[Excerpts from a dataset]
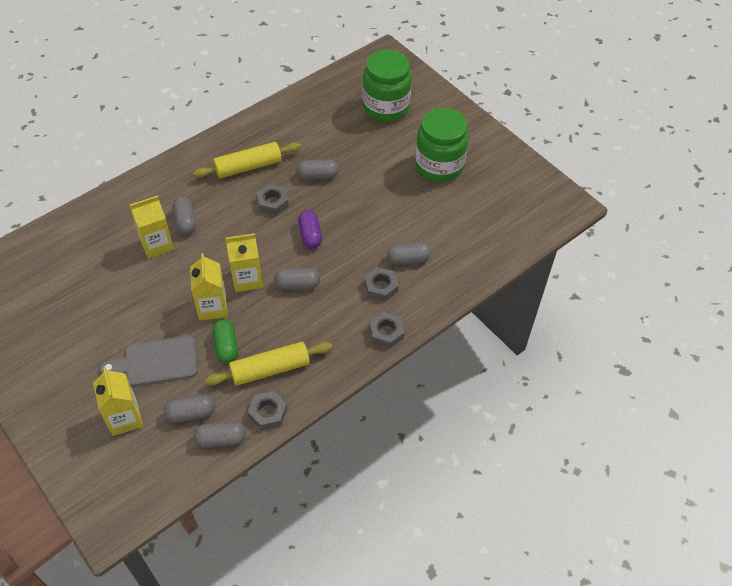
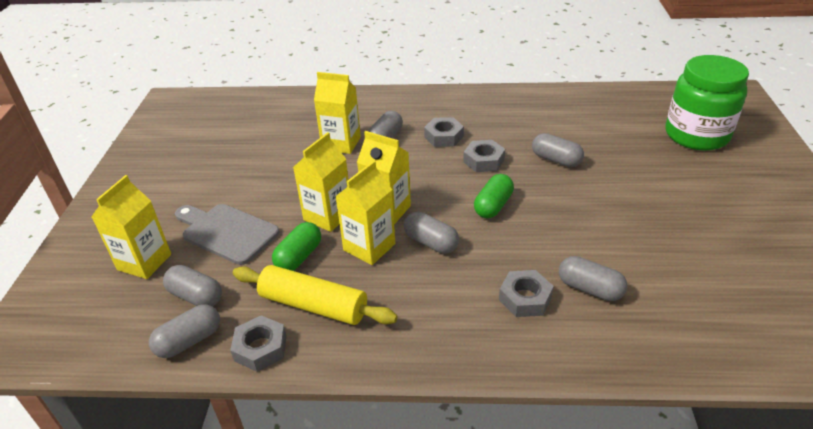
camera: 45 degrees right, 15 degrees down
yellow rolling pin [193,142,301,178] -> none
grey capsule [194,421,246,448] -> grey capsule turned 75 degrees counterclockwise [149,304,220,358]
purple capsule [298,210,322,249] -> green capsule [474,174,514,218]
grey nut [369,312,404,348] -> grey nut moved to [424,117,464,147]
green jar [415,108,469,182] -> none
none -> yellow carton [335,161,395,265]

→ **Exercise description**
Your answer must be an exact reproduction of all entries, containing no pictures.

→ **Answer space**
camera: 45 degrees right, 15 degrees down
yellow rolling pin [193,142,301,178] -> none
grey capsule [194,421,246,448] -> grey capsule turned 75 degrees counterclockwise [149,304,220,358]
purple capsule [298,210,322,249] -> green capsule [474,174,514,218]
grey nut [369,312,404,348] -> grey nut moved to [424,117,464,147]
green jar [415,108,469,182] -> none
none -> yellow carton [335,161,395,265]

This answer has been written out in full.